● **Aim of the task**:
Please repeat only the lines below starting at the line that holds "yellow ellipse: (237, 187)" and ending at the line that holds "pink circle: (503, 30) -> (547, 116), moved", exactly, with both of those lines included and every picture omitted.

[Frame-by-frame shape edits]
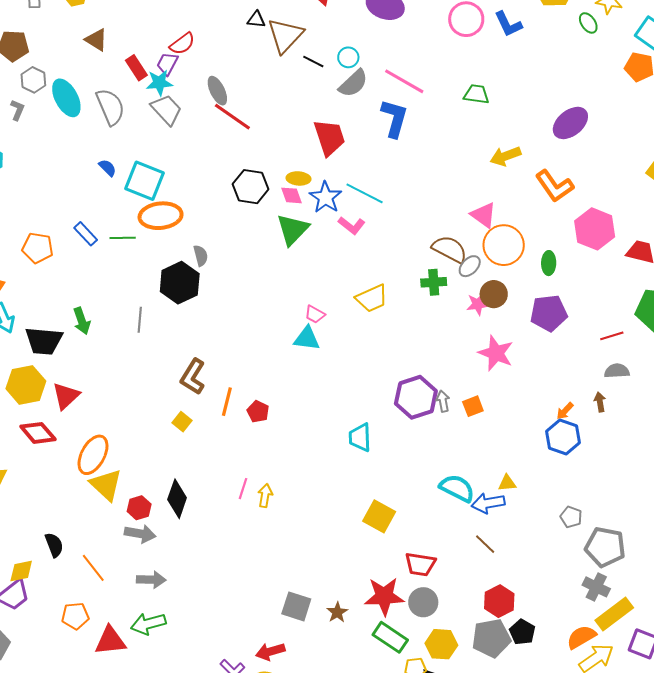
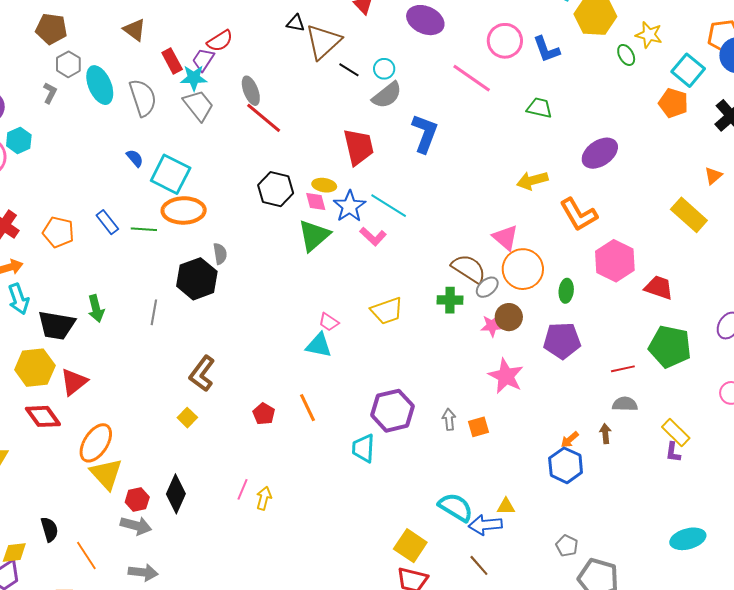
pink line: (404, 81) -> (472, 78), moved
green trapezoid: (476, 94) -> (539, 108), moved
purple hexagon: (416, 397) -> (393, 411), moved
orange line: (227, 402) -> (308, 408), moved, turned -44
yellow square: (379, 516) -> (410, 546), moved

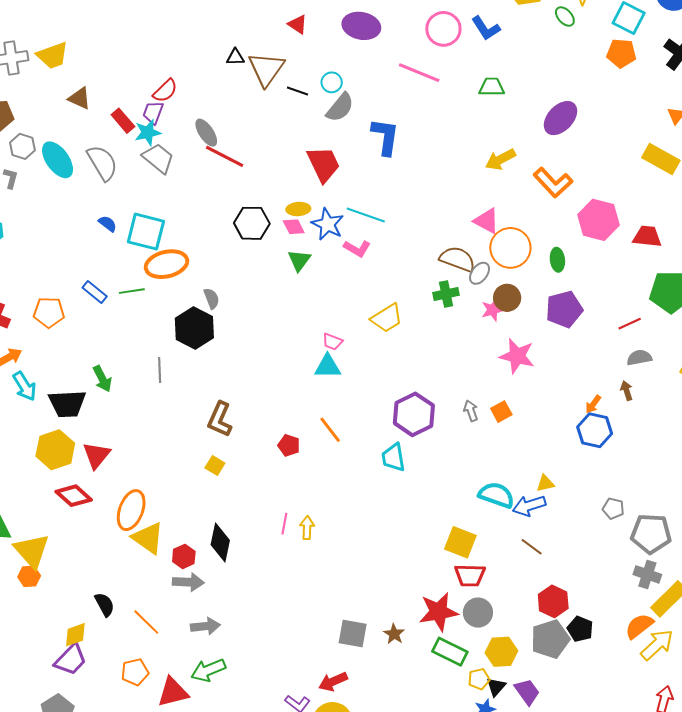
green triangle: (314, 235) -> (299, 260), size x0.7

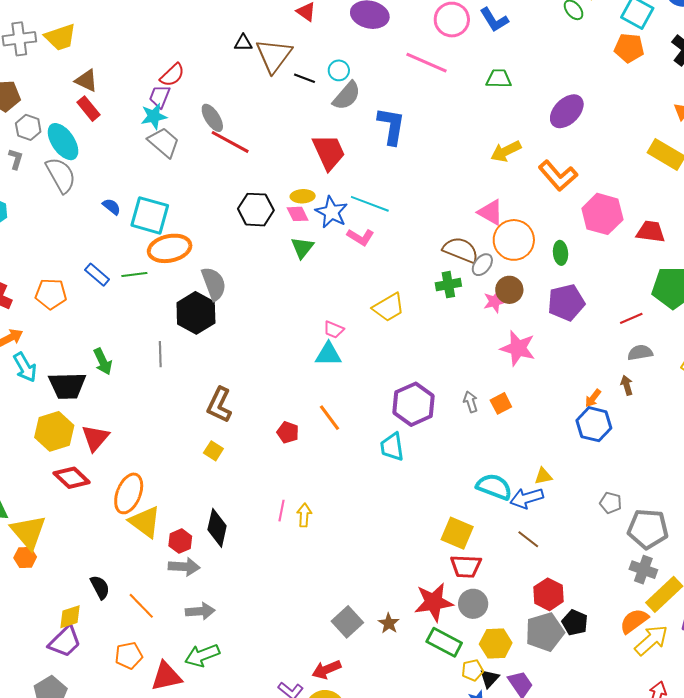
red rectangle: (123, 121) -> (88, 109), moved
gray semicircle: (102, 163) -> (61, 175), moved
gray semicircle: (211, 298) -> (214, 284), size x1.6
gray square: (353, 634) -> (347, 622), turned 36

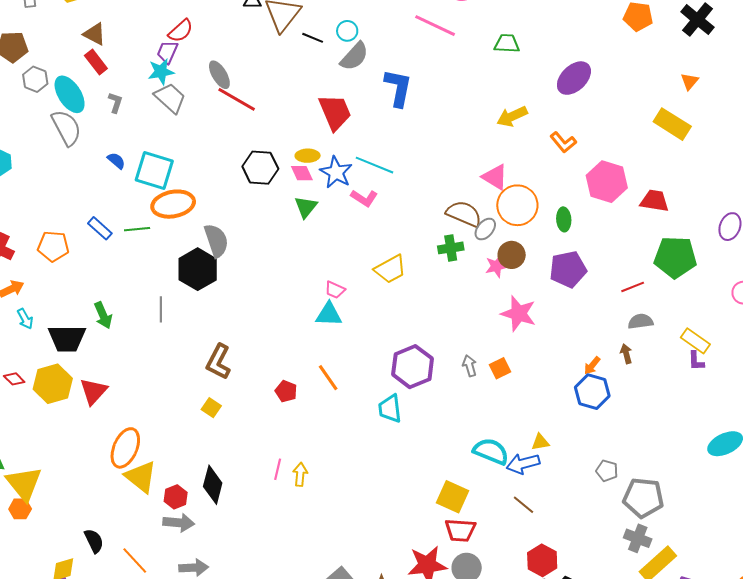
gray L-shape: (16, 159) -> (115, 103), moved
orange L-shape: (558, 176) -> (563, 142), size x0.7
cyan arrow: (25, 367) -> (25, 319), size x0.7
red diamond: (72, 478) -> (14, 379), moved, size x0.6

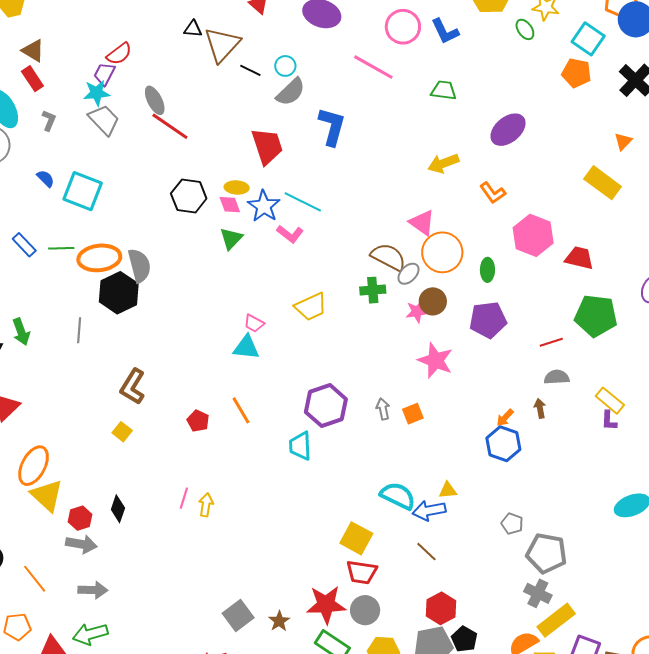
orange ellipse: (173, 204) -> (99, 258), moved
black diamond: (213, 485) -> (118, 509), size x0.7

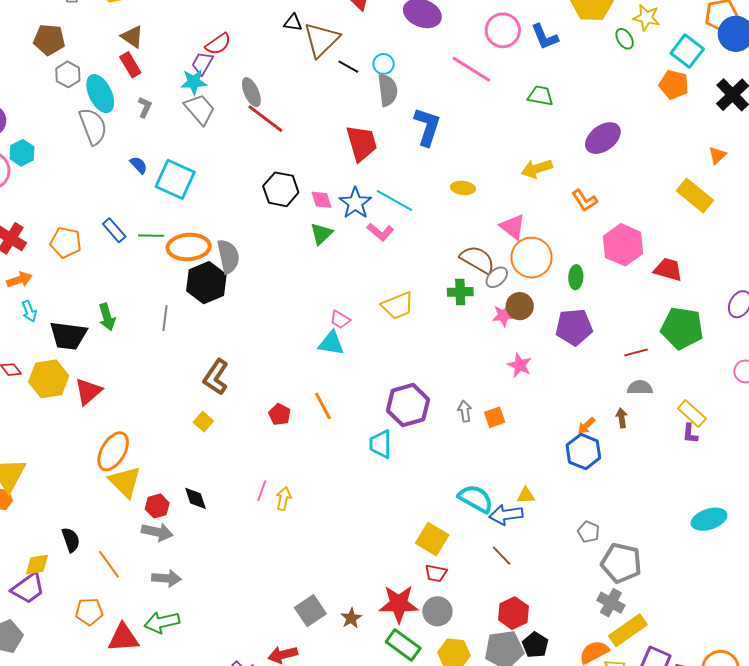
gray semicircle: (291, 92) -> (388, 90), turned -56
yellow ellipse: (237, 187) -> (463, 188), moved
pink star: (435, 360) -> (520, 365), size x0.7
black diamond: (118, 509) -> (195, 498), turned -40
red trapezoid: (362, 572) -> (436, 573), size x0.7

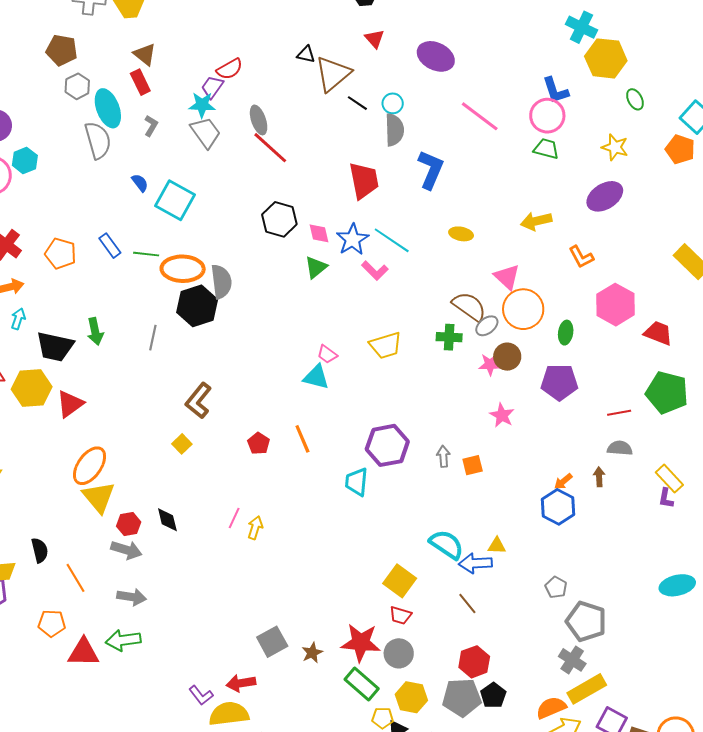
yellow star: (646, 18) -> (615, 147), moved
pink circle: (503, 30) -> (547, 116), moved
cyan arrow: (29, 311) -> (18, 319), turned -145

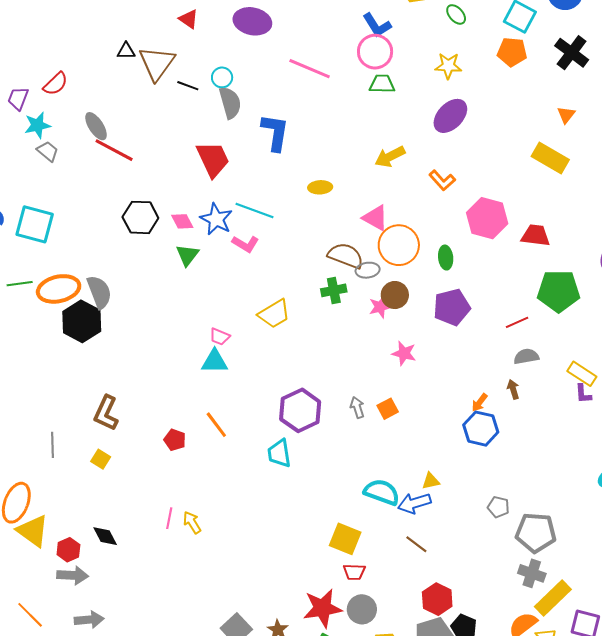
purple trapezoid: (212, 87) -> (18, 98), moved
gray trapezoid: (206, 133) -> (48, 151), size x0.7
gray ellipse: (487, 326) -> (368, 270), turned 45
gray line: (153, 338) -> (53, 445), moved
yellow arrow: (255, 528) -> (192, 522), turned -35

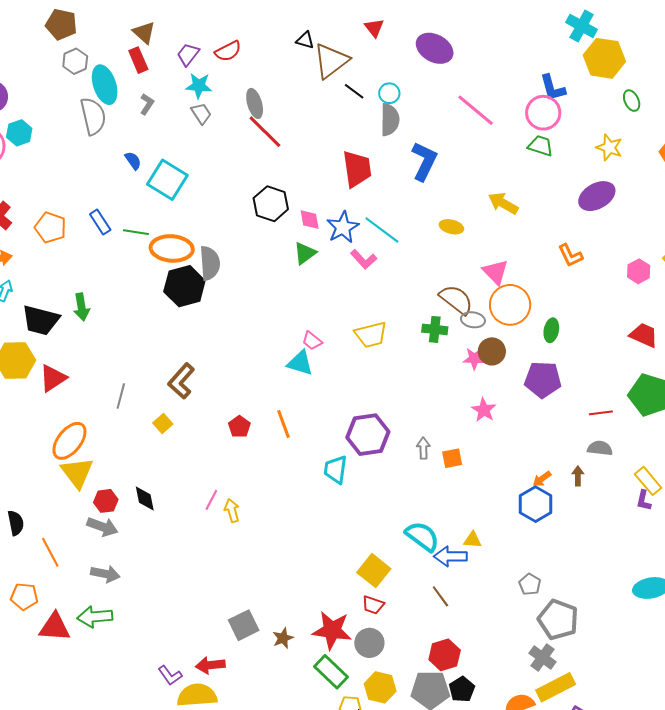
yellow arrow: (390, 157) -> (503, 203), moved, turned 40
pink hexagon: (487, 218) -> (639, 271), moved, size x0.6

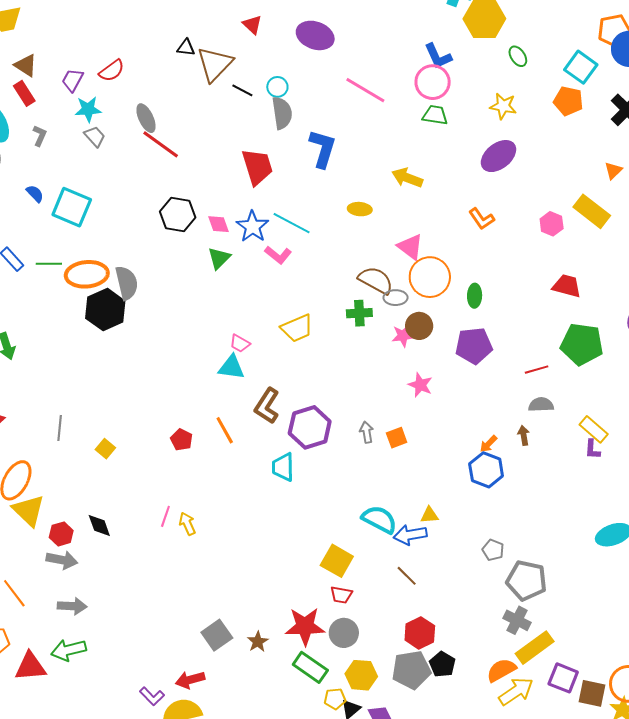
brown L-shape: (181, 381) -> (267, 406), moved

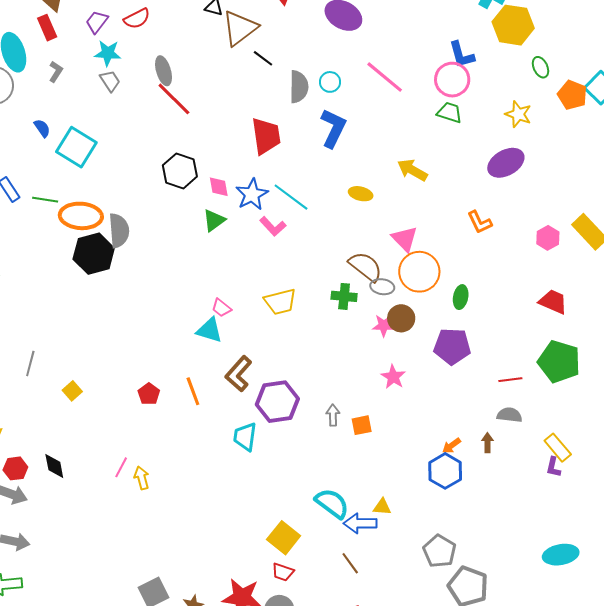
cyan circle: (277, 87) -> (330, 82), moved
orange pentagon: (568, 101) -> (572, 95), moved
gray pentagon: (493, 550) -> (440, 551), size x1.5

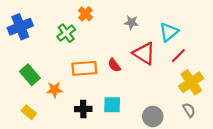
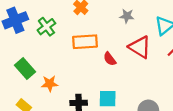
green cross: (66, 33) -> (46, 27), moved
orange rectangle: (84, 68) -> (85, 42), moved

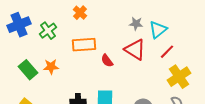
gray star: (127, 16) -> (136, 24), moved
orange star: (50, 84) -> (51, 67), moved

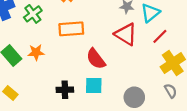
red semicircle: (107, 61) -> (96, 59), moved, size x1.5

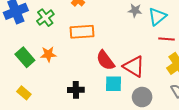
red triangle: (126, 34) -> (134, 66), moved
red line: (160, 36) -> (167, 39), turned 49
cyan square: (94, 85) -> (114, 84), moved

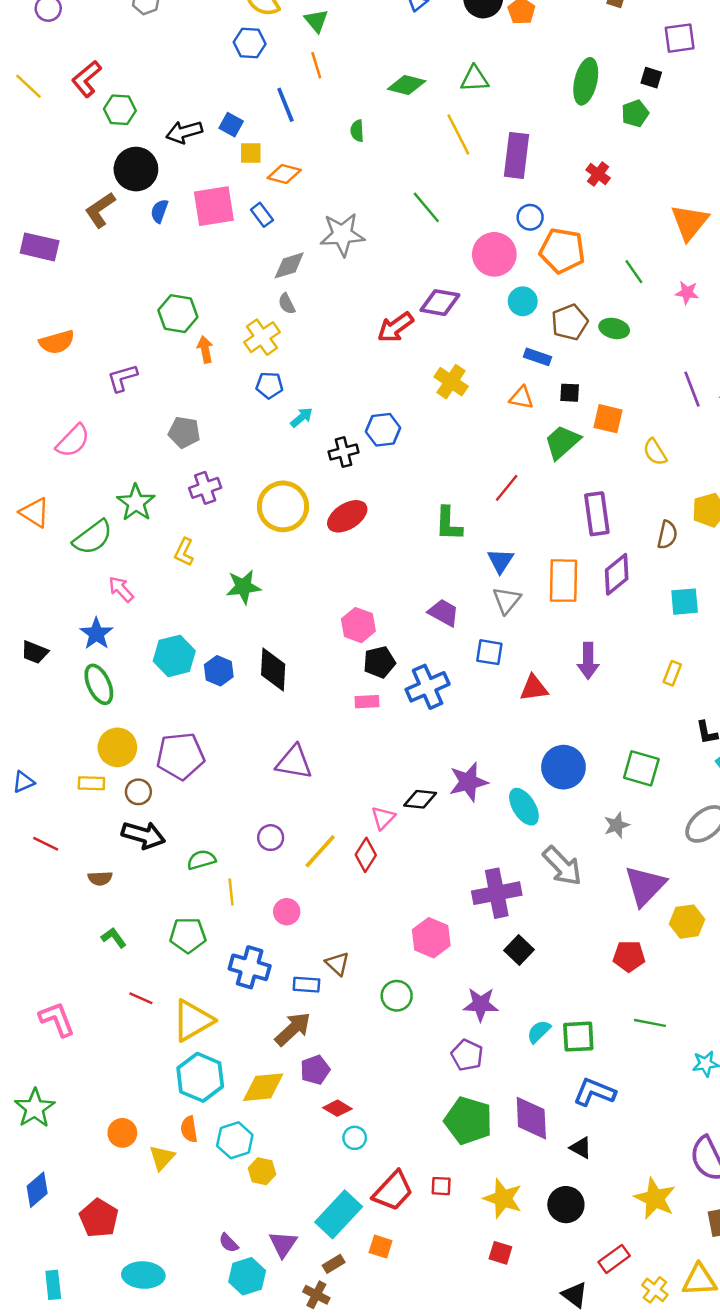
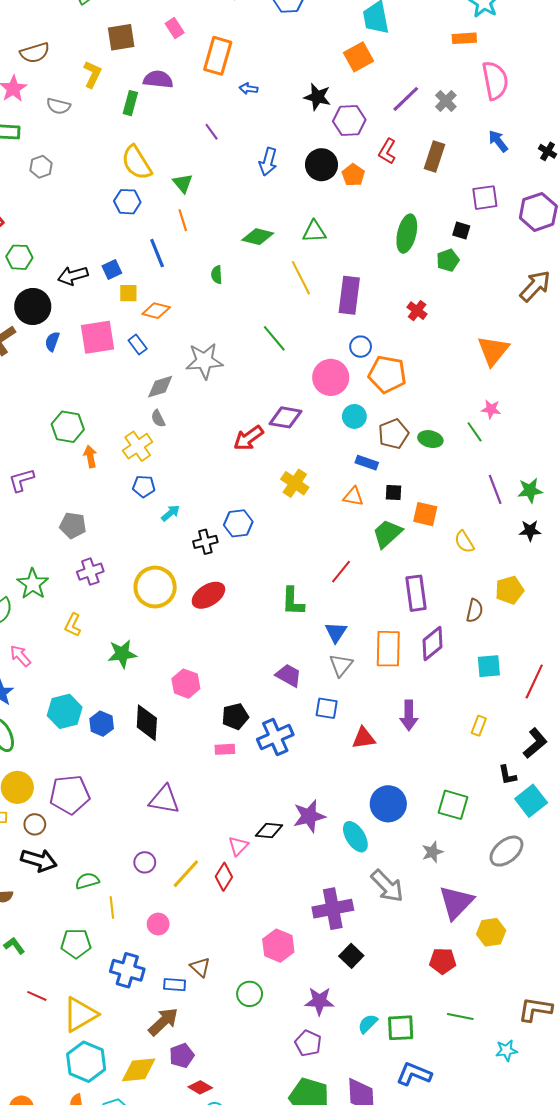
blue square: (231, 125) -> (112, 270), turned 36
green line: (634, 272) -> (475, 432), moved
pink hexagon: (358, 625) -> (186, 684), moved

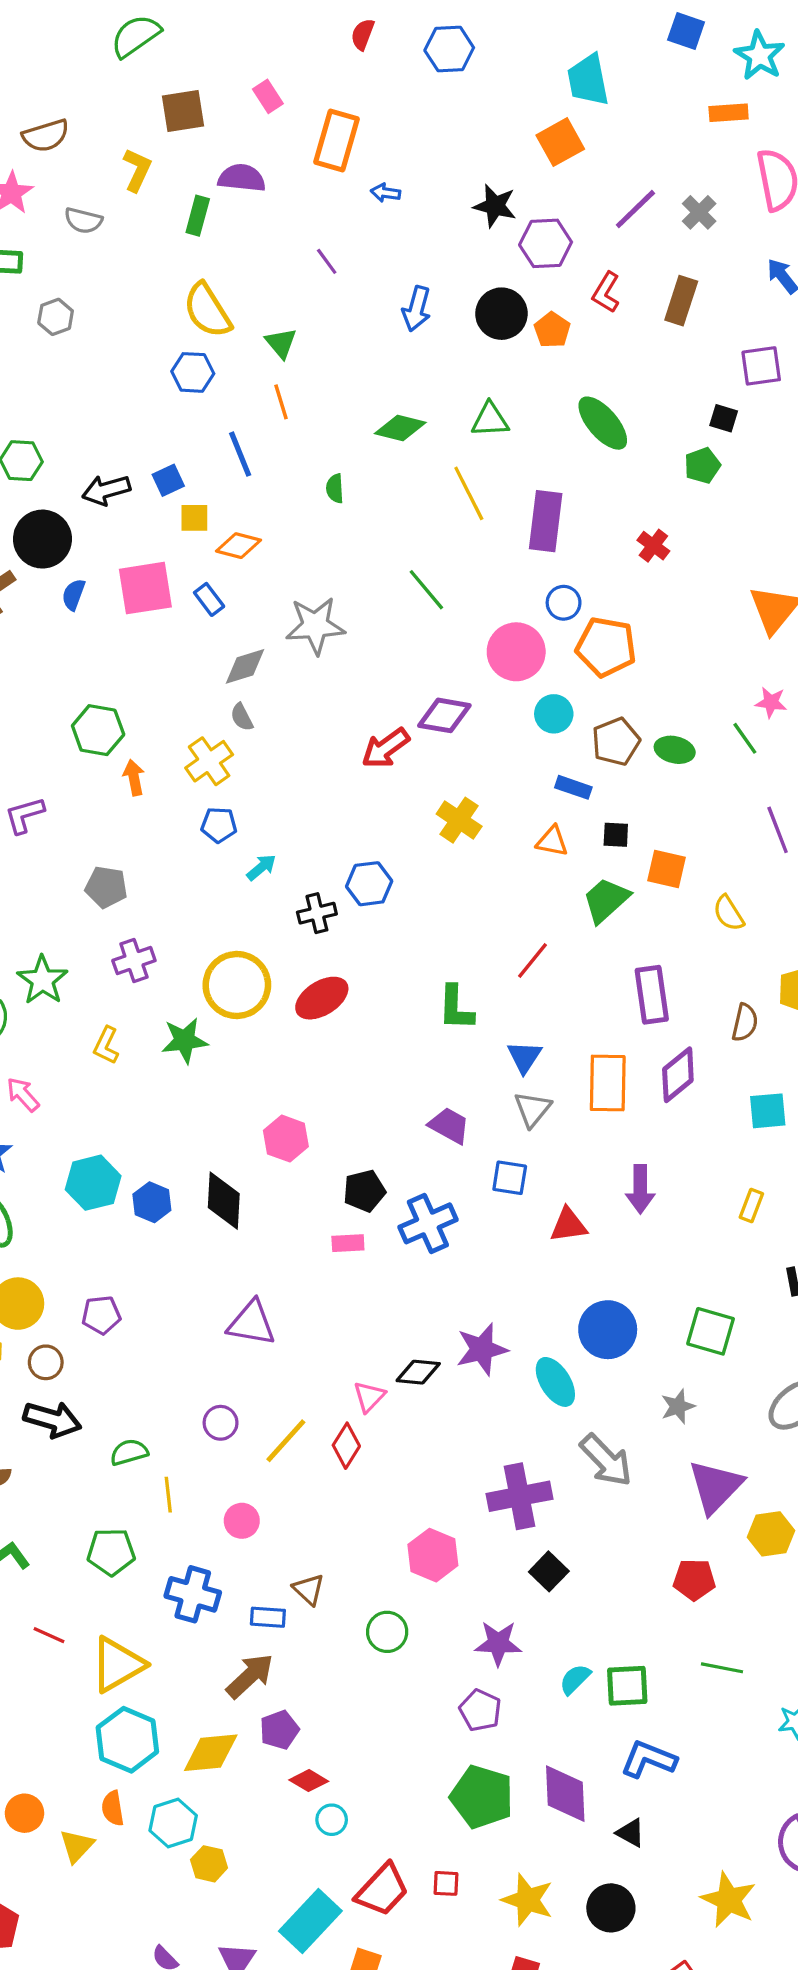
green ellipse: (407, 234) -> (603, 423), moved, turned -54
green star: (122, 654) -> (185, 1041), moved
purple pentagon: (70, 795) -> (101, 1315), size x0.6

● **Solution for this problem**:
yellow ellipse: (237, 187) -> (463, 188), moved
pink star: (435, 360) -> (520, 365), size x0.7
black diamond: (118, 509) -> (195, 498), turned -40
red trapezoid: (362, 572) -> (436, 573), size x0.7

yellow star: (646, 18) -> (615, 147), moved
pink circle: (503, 30) -> (547, 116), moved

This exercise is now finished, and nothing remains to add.